*How to complete this task*
Word for word, copy out the data below, omitting pictures.

*Recorded information*
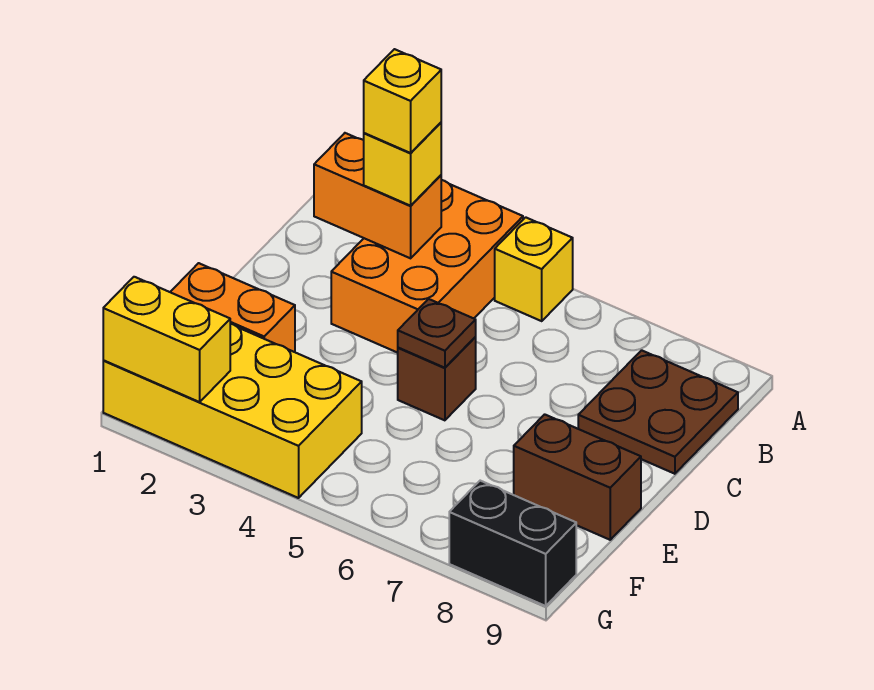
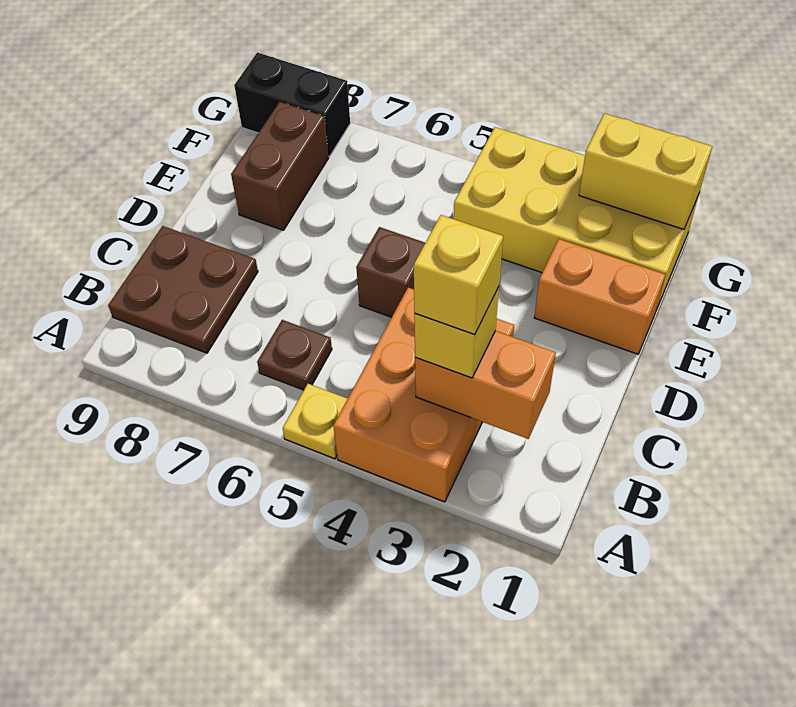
yellow brick A5 level 1 -> yellow plate A5 level 1
brown plate D5 level 2 -> brown plate B6 level 1
brown brick E8:E9 level 1 -> brown brick E8:F8 level 1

*Solution to this problem*
yellow brick A5 level 1 -> yellow plate A5 level 1
brown plate D5 level 2 -> brown plate B6 level 1
brown brick E8:E9 level 1 -> brown brick E8:F8 level 1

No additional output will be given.